DESCRIPTION OF THE TASK – Your answer must be an exact copy of the data, without any pictures.

WORKING DATA –
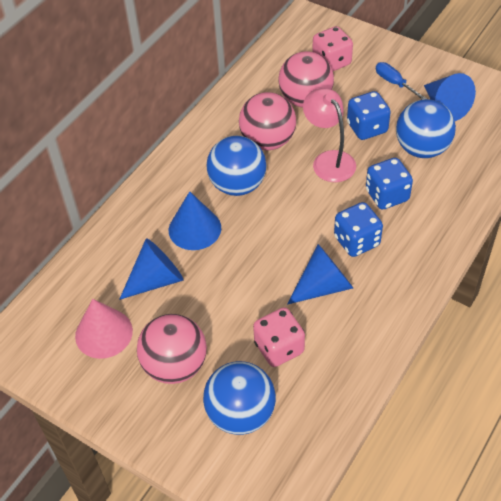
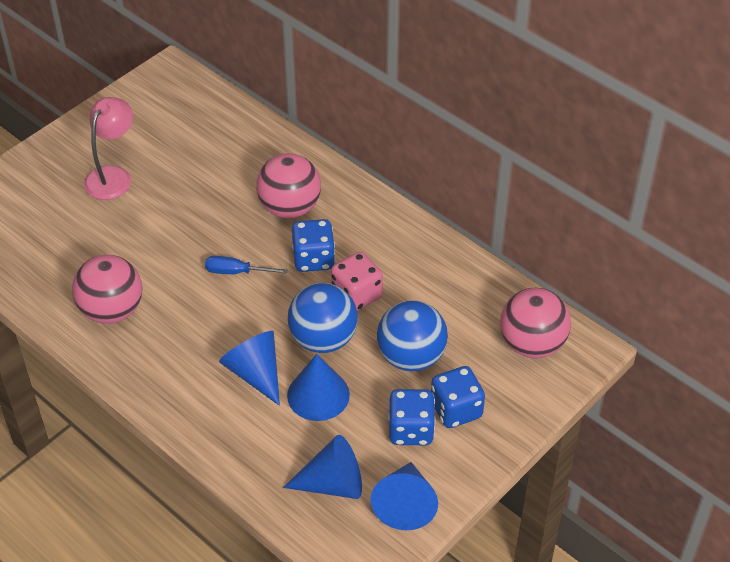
blue ball: 3 -> 2
pink cone: 1 -> 0
pink dice: 2 -> 1

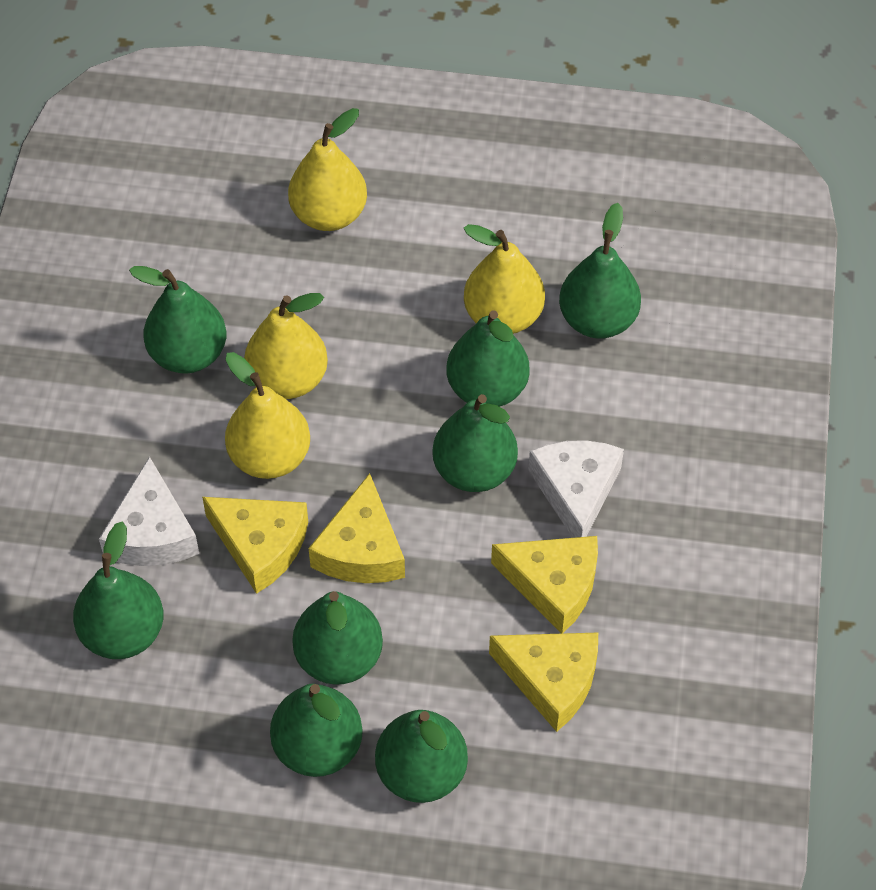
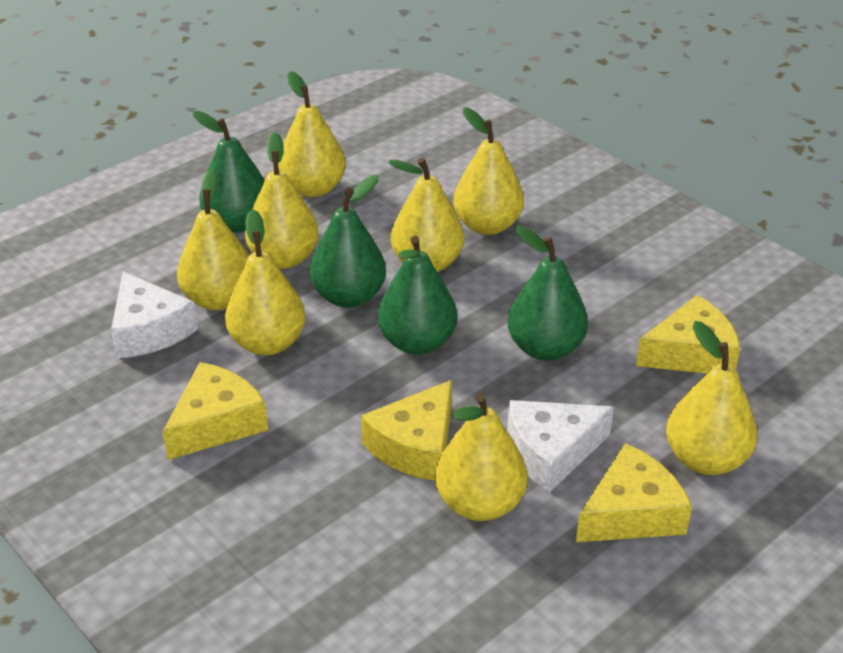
green pear: 8 -> 4
yellow pear: 4 -> 8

EXPECTED OUTPUT –
blue ball: 3 -> 2
pink cone: 1 -> 0
pink dice: 2 -> 1

green pear: 8 -> 4
yellow pear: 4 -> 8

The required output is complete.